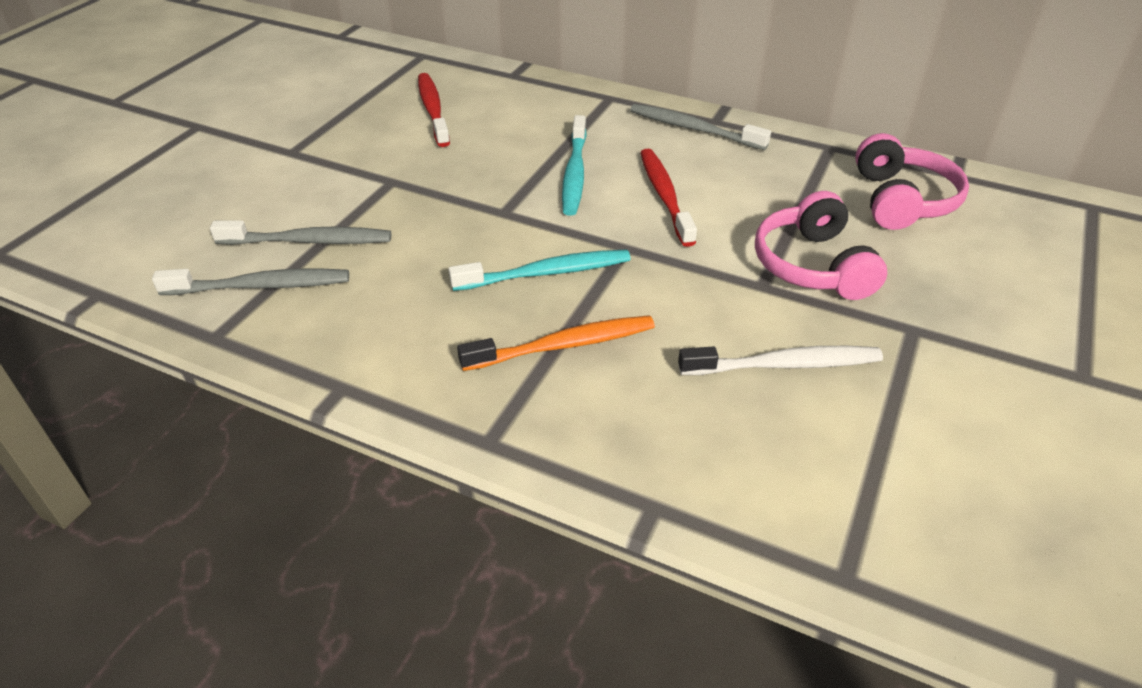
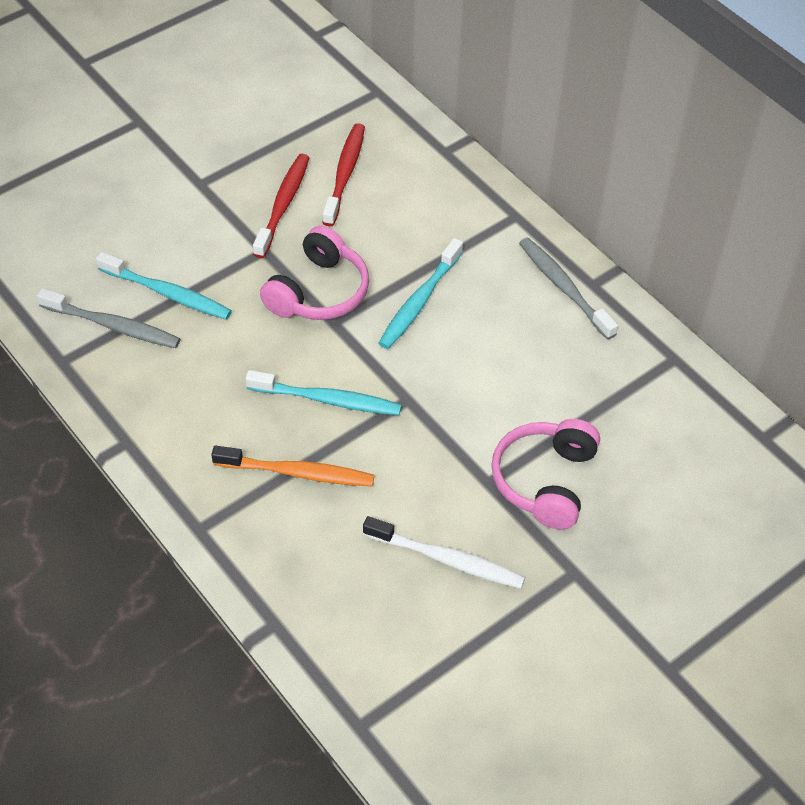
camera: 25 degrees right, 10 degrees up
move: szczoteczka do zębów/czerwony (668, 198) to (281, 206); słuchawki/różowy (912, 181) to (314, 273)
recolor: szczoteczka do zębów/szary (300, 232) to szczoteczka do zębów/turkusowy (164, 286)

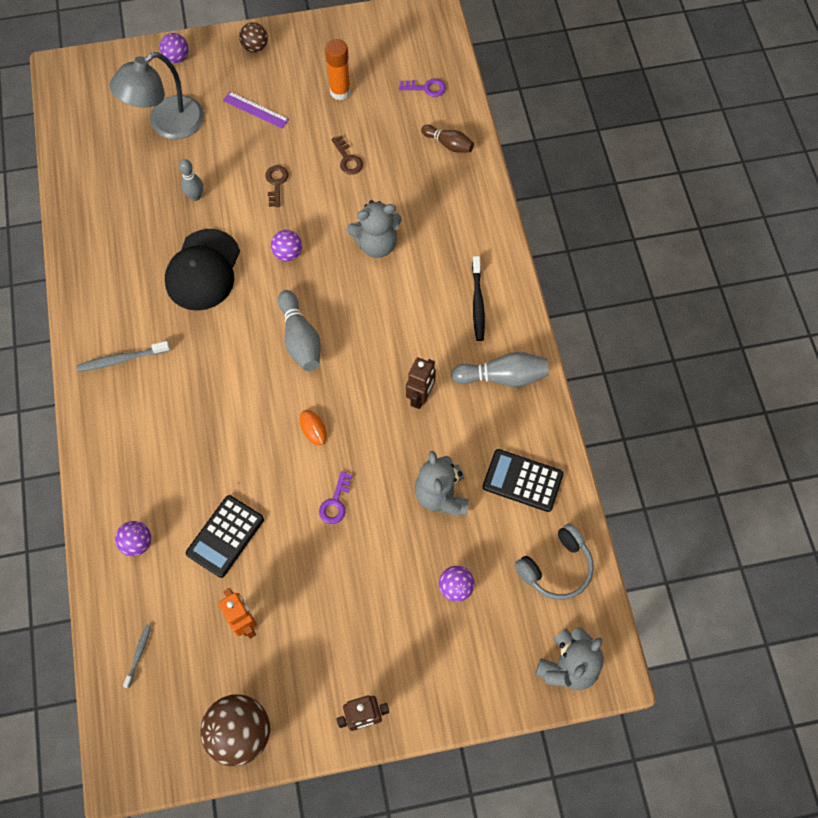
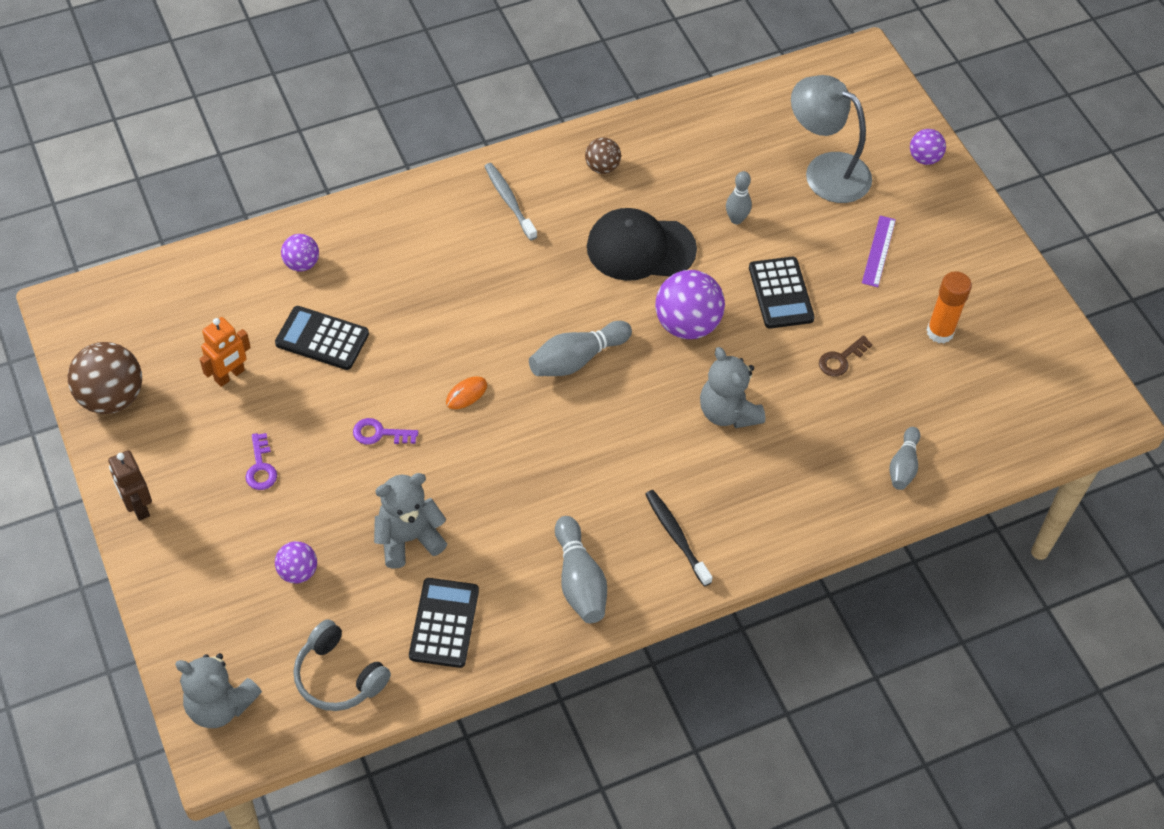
camera: 75 degrees right, 10 degrees down
delete: szczoteczka do zębów/szary (137, 656); robot/brązowy (421, 383)
move: piłka/brązowy (253, 37) to (603, 156); klucz/fioletowy (422, 88) to (261, 461)
replace: klucz/brązowy (277, 186) to kalkulator/czarny (782, 293)
recolor: kręgiel/brązowy (447, 139) to kręgiel/szary (905, 458)
rotate: szczoteczka do zębów/czarny (478, 298) = (679, 538) 75 degrees clockwise
resize: piłka/fioletowy (286, 245) = (690, 304) x1.80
····················
=== EXERCISE PROMPT ===
Only the lines from the first line of the data above through the line with "move: szczoteczka do" should appear in the answer, retyped exactly, with every picture left out.

=== RESPONSE TO THE TASK ===
camera: 25 degrees right, 10 degrees up
move: szczoteczka do zębów/czerwony (668, 198) to (281, 206); słuchawki/różowy (912, 181) to (314, 273)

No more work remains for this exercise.